## EXERCISE PROMPT
Give again, exactly as written, each line of the material below starting at the line that contains "FAN2 pin SIG: D7 -> D1" and ending at the line that contains "TFT1 pin DC: B8 -> A5". Both ends count, and no other line does.

## TASK INPUT
::::::::::
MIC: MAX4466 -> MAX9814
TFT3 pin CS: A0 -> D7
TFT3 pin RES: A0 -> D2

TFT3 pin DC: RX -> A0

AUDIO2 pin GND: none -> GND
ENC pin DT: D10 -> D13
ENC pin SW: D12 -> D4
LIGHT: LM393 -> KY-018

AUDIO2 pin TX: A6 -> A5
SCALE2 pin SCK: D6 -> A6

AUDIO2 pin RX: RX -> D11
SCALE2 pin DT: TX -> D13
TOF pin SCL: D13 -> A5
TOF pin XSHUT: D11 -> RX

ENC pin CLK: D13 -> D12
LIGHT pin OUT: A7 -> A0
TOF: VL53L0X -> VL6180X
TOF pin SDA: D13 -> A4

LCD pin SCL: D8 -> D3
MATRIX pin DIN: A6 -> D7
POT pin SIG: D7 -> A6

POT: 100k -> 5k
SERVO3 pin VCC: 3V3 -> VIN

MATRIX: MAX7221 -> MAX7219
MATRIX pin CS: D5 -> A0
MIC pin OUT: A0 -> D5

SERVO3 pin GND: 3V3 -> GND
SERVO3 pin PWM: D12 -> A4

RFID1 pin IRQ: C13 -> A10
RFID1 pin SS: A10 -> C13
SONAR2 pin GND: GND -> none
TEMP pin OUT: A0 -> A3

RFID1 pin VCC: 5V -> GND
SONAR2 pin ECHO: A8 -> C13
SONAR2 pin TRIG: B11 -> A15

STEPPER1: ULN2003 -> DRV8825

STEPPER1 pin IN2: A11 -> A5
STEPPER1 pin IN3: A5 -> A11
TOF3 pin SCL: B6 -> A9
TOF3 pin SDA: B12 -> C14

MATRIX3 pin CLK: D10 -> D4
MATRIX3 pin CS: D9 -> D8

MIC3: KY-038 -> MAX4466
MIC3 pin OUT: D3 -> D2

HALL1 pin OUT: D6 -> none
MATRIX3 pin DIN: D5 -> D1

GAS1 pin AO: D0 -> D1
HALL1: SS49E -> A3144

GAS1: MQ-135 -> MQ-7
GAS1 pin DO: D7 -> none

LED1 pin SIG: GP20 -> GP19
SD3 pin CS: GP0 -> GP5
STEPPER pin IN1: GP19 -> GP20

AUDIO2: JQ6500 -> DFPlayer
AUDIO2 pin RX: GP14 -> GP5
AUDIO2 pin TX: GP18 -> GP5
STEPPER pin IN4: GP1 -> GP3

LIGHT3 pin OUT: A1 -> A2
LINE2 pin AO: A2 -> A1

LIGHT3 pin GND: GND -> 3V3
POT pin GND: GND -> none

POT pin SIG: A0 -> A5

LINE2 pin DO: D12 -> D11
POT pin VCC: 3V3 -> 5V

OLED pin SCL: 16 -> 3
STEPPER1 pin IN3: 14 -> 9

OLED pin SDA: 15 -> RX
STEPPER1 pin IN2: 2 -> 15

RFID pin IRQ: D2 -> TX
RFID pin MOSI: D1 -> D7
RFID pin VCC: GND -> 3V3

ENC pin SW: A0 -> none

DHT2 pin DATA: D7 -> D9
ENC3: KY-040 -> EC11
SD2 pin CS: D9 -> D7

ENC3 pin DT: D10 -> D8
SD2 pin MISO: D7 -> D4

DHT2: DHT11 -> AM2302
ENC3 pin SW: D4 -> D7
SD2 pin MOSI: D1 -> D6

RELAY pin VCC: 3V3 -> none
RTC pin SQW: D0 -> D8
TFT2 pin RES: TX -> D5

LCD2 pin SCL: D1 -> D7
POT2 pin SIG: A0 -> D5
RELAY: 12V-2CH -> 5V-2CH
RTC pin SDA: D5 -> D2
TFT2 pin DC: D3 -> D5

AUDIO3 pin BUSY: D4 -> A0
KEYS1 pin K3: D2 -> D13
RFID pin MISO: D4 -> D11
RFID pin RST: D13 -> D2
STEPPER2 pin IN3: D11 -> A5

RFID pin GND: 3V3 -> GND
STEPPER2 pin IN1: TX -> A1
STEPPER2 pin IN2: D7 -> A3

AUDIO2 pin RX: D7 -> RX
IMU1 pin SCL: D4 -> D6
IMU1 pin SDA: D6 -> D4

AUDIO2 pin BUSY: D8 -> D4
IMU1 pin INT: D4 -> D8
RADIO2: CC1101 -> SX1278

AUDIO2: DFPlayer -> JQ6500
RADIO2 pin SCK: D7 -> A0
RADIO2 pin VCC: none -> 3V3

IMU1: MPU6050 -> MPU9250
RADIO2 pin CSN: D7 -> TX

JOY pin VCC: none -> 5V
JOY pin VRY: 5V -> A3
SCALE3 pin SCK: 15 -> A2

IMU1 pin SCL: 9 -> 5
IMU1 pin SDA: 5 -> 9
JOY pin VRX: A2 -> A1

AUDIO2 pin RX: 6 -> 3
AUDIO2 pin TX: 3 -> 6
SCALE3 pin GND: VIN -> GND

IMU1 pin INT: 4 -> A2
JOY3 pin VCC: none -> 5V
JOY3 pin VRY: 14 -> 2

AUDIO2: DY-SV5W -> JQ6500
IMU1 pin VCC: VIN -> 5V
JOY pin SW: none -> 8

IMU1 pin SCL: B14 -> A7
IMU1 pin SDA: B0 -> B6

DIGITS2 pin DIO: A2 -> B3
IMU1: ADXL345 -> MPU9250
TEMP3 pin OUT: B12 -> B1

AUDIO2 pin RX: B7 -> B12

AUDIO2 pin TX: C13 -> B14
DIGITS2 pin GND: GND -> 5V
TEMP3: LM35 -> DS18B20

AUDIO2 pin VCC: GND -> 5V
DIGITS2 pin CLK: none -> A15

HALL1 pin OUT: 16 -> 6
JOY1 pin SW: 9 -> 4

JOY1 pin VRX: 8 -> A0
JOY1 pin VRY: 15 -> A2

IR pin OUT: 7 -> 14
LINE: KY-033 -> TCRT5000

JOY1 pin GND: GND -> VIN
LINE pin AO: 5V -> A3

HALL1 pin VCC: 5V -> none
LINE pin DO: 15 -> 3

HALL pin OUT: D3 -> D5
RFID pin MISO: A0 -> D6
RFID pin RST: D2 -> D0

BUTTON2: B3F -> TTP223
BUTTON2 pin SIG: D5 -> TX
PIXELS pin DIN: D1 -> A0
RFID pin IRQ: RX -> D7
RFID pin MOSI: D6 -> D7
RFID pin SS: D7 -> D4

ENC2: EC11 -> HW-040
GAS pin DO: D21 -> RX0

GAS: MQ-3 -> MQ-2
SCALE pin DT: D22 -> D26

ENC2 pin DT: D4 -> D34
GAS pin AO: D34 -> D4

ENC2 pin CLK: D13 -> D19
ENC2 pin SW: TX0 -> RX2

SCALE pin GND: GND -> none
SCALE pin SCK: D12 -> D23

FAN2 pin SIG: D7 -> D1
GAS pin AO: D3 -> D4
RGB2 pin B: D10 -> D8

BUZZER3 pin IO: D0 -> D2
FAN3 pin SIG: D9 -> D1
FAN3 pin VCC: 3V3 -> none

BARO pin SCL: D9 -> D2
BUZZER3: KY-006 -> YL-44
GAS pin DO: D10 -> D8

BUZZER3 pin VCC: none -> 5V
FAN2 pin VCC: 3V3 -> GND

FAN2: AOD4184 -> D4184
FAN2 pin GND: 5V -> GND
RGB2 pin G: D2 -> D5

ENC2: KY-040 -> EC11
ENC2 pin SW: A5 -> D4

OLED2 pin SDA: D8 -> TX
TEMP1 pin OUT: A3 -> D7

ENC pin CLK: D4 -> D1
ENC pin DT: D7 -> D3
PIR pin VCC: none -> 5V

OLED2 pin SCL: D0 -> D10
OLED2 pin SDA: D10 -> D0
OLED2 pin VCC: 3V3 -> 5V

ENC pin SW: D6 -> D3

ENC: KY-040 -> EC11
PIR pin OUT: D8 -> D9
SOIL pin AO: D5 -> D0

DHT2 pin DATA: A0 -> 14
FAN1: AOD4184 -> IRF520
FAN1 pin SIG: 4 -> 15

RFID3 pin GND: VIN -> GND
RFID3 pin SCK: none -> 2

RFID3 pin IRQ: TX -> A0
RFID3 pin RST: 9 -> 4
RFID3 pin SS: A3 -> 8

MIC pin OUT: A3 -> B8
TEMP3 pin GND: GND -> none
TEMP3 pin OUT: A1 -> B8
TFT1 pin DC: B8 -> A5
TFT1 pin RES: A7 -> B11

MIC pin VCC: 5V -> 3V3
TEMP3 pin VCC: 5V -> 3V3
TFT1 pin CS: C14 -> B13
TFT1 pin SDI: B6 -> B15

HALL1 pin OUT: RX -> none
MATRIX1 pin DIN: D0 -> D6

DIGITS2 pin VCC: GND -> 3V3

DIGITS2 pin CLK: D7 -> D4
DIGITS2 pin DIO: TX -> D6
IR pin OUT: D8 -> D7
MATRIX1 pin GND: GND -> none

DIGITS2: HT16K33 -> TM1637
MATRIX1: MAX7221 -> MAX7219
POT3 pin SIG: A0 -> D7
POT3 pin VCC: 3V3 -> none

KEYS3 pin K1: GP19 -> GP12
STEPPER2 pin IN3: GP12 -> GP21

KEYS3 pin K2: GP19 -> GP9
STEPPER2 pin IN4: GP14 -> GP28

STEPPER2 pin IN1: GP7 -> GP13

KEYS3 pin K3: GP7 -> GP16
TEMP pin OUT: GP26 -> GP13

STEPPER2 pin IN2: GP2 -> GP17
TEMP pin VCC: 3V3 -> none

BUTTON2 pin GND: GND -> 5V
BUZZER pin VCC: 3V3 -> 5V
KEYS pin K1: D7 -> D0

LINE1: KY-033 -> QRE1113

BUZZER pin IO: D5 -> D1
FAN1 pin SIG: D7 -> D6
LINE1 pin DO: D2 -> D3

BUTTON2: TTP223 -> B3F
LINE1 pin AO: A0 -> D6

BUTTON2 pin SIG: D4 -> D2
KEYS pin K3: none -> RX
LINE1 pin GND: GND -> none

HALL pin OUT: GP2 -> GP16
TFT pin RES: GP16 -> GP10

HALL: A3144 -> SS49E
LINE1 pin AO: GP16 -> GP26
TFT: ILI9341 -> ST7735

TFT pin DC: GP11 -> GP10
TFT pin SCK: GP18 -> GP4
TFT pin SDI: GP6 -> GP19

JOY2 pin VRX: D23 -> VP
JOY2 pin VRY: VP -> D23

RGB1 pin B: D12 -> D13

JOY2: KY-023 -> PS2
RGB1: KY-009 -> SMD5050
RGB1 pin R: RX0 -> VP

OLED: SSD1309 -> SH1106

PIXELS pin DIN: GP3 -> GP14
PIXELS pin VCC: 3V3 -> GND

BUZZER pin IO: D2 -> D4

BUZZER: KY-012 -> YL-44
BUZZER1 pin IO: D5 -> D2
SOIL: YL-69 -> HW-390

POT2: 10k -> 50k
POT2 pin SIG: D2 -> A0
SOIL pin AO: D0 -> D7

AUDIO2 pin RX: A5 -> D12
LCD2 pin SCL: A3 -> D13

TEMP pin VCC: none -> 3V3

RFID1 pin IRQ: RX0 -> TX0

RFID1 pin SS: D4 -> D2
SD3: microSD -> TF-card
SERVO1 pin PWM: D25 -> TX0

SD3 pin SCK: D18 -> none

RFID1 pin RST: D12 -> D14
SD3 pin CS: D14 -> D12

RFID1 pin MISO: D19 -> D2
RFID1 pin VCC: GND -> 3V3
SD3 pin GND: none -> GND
::::::::::
## WORKED SOLUTION
FAN2 pin SIG: D7 -> D1
GAS pin AO: D3 -> D4
RGB2 pin B: D10 -> D8

BUZZER3 pin IO: D0 -> D2
FAN3 pin SIG: D9 -> D1
FAN3 pin VCC: 3V3 -> none

BARO pin SCL: D9 -> D2
BUZZER3: KY-006 -> YL-44
GAS pin DO: D10 -> D8

BUZZER3 pin VCC: none -> 5V
FAN2 pin VCC: 3V3 -> GND

FAN2: AOD4184 -> D4184
FAN2 pin GND: 5V -> GND
RGB2 pin G: D2 -> D5

ENC2: KY-040 -> EC11
ENC2 pin SW: A5 -> D4

OLED2 pin SDA: D8 -> TX
TEMP1 pin OUT: A3 -> D7

ENC pin CLK: D4 -> D1
ENC pin DT: D7 -> D3
PIR pin VCC: none -> 5V

OLED2 pin SCL: D0 -> D10
OLED2 pin SDA: D10 -> D0
OLED2 pin VCC: 3V3 -> 5V

ENC pin SW: D6 -> D3

ENC: KY-040 -> EC11
PIR pin OUT: D8 -> D9
SOIL pin AO: D5 -> D0

DHT2 pin DATA: A0 -> 14
FAN1: AOD4184 -> IRF520
FAN1 pin SIG: 4 -> 15

RFID3 pin GND: VIN -> GND
RFID3 pin SCK: none -> 2

RFID3 pin IRQ: TX -> A0
RFID3 pin RST: 9 -> 4
RFID3 pin SS: A3 -> 8

MIC pin OUT: A3 -> B8
TEMP3 pin GND: GND -> none
TEMP3 pin OUT: A1 -> B8
TFT1 pin DC: B8 -> A5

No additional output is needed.